## Start Data records

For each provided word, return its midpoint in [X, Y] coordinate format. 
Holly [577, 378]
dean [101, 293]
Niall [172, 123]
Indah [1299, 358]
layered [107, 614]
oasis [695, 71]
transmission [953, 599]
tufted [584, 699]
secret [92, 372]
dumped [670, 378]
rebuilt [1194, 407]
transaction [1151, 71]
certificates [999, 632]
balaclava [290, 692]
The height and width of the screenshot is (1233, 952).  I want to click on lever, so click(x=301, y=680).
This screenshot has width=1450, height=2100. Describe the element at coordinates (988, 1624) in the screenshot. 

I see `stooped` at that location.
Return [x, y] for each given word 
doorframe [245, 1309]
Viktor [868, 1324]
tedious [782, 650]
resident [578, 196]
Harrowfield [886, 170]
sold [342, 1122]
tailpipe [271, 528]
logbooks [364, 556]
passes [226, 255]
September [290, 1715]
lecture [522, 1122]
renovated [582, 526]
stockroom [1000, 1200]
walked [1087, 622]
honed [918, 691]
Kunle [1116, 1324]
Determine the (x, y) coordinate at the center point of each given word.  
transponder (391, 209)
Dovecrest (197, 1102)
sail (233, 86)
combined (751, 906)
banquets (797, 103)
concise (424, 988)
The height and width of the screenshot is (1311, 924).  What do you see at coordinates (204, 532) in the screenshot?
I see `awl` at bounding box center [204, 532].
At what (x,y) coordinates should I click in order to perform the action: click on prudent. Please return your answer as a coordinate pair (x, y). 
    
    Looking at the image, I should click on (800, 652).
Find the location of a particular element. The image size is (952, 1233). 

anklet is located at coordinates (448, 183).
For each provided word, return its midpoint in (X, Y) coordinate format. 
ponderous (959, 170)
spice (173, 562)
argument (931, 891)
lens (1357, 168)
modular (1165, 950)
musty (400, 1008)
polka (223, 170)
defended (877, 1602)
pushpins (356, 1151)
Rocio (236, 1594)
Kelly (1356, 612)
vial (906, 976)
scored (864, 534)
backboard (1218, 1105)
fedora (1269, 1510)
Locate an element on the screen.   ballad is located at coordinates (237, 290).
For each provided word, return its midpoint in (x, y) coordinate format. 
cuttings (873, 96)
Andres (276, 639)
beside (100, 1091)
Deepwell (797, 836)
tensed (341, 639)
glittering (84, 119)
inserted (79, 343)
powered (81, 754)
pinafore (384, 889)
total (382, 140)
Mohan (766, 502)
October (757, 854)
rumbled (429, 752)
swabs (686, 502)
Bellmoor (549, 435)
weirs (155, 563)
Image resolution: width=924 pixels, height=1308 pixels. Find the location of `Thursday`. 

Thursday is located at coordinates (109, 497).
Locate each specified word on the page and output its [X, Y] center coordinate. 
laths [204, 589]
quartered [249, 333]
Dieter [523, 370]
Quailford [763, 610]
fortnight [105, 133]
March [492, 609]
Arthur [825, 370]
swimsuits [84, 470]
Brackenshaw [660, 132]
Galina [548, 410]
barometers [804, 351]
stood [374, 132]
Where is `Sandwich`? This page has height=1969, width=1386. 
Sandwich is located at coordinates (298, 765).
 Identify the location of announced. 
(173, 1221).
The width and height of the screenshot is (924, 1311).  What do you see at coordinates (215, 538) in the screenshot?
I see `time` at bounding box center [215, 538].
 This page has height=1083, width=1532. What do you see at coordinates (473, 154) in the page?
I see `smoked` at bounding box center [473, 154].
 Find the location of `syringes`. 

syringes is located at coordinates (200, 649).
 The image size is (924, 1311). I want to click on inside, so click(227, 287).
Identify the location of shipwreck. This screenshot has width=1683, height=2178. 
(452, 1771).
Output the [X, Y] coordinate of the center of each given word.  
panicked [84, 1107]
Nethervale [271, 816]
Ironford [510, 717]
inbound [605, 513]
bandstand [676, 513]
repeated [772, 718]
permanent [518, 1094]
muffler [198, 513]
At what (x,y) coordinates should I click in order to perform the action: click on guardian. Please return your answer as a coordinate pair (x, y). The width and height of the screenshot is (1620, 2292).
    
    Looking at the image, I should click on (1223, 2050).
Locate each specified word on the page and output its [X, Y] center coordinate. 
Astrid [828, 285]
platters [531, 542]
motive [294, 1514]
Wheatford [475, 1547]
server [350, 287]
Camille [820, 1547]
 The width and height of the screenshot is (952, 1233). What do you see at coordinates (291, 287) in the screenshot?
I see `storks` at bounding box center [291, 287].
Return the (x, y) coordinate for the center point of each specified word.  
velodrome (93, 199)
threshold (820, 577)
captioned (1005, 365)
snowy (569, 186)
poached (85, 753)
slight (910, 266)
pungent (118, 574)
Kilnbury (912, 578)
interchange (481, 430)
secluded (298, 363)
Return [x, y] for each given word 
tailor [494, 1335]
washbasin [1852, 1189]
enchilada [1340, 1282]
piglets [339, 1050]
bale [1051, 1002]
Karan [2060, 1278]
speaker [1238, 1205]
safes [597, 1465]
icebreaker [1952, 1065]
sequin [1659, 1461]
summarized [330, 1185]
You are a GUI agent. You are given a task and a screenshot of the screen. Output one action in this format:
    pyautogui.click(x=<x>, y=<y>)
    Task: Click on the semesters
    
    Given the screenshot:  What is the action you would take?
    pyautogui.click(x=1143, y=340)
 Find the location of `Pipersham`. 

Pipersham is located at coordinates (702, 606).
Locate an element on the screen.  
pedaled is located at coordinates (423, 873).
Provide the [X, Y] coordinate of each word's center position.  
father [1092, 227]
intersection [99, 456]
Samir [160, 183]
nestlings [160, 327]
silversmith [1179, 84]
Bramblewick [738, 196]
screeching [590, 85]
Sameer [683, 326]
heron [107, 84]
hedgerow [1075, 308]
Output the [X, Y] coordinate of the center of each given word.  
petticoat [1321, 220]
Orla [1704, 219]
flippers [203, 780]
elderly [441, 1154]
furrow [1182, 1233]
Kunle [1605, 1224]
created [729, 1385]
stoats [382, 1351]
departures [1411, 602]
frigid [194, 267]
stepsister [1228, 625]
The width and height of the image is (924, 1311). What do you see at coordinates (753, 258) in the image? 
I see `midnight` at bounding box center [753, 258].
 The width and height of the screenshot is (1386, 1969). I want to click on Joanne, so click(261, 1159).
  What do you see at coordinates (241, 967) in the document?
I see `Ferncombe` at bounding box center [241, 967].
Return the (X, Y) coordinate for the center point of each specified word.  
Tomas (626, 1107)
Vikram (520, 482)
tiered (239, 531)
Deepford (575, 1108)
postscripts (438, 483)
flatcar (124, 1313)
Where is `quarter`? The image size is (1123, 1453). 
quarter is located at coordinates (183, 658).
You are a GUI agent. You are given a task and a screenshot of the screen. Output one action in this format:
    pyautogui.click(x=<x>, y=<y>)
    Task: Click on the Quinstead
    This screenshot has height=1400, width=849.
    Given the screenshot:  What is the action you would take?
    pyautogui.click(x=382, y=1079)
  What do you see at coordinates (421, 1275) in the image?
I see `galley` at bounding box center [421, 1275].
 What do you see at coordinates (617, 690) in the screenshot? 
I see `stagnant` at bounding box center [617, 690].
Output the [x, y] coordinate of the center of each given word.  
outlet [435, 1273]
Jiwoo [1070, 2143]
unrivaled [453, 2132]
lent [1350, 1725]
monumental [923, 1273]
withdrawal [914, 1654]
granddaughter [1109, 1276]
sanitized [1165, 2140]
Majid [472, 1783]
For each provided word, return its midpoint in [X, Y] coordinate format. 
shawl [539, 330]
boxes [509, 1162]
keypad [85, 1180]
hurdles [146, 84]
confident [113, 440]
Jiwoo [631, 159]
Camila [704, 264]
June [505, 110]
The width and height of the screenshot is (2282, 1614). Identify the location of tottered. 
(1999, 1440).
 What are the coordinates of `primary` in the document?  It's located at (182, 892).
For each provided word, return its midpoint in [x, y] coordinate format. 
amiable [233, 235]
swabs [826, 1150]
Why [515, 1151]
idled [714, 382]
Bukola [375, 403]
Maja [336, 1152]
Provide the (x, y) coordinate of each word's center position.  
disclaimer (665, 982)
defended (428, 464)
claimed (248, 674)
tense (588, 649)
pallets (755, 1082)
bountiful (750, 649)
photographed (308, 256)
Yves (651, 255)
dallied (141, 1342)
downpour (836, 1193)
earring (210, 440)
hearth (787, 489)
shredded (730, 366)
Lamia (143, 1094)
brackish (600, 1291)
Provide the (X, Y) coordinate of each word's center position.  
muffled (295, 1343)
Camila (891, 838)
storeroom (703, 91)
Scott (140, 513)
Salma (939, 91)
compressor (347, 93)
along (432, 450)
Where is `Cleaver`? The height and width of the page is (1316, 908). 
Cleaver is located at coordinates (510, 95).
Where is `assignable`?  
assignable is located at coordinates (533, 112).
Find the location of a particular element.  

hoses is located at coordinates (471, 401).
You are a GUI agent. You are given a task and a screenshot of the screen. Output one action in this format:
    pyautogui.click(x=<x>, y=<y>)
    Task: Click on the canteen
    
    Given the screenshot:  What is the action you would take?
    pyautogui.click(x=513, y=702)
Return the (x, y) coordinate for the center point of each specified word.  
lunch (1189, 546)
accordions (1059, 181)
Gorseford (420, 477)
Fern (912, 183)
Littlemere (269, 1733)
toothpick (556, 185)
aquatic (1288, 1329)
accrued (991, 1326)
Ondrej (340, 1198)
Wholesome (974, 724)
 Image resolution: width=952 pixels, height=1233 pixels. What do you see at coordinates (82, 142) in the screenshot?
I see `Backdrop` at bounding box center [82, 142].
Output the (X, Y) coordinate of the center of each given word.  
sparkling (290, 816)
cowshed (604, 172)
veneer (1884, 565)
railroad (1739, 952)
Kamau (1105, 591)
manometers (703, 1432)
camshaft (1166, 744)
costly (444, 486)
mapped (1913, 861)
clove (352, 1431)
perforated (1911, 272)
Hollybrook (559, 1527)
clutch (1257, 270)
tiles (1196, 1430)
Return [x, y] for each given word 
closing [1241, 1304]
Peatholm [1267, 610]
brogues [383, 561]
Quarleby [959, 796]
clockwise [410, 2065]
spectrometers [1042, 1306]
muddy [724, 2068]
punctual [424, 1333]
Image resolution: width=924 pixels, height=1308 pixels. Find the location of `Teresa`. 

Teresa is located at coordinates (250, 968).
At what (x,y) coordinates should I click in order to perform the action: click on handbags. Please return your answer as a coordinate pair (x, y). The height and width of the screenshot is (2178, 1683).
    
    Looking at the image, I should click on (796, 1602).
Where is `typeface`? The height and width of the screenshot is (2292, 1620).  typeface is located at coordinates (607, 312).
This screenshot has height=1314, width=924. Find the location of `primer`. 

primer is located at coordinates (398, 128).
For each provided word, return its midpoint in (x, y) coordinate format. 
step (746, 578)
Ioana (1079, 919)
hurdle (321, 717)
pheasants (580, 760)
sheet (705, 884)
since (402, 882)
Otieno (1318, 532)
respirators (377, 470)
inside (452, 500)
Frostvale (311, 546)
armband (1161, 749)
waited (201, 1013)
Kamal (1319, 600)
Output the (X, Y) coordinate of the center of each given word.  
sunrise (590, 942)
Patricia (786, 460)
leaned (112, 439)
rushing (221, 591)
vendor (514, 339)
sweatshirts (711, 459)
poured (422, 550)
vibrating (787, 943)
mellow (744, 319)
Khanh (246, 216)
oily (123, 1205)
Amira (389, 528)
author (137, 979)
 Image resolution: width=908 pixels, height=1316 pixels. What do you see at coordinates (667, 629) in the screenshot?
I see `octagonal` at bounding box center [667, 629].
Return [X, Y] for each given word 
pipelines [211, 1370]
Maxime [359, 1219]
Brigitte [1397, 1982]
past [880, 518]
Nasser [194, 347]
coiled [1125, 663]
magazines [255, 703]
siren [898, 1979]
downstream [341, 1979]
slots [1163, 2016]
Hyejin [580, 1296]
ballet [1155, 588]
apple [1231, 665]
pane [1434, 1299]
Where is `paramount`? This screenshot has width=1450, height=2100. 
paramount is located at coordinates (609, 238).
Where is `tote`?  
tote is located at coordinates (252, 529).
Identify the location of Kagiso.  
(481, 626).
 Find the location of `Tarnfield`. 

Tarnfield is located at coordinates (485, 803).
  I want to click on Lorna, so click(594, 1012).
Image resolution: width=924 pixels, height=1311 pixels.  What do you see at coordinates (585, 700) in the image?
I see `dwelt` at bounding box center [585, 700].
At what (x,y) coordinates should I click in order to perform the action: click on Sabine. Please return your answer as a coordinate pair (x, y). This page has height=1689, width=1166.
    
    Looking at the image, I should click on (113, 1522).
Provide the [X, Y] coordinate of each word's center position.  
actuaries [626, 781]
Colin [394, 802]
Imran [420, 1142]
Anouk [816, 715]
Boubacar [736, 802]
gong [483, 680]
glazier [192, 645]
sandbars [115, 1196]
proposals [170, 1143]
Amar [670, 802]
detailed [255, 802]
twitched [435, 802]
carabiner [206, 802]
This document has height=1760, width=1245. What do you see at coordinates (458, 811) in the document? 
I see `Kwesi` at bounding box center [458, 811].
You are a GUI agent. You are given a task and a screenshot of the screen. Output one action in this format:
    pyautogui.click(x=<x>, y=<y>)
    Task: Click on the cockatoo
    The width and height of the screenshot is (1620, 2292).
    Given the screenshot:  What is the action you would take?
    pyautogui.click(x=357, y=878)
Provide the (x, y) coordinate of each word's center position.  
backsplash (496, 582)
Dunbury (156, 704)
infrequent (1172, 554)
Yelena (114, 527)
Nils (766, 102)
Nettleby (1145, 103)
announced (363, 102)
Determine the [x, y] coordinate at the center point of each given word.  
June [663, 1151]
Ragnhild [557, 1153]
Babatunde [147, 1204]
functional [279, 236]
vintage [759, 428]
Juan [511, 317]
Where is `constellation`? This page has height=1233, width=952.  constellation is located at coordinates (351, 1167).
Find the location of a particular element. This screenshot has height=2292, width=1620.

## End Data records

Written request - Copy out the lines above word for word, starting with the line containing "Hollybrook (559, 1527)" and ending with the line containing "Teresa is located at coordinates (250, 968).", both of those lines included.

Exercise response -
Hollybrook (559, 1527)
clutch (1257, 270)
tiles (1196, 1430)
Return [x, y] for each given word 
closing [1241, 1304]
Peatholm [1267, 610]
brogues [383, 561]
Quarleby [959, 796]
clockwise [410, 2065]
spectrometers [1042, 1306]
muddy [724, 2068]
punctual [424, 1333]
Image resolution: width=924 pixels, height=1308 pixels. Find the location of `Teresa`. 

Teresa is located at coordinates (250, 968).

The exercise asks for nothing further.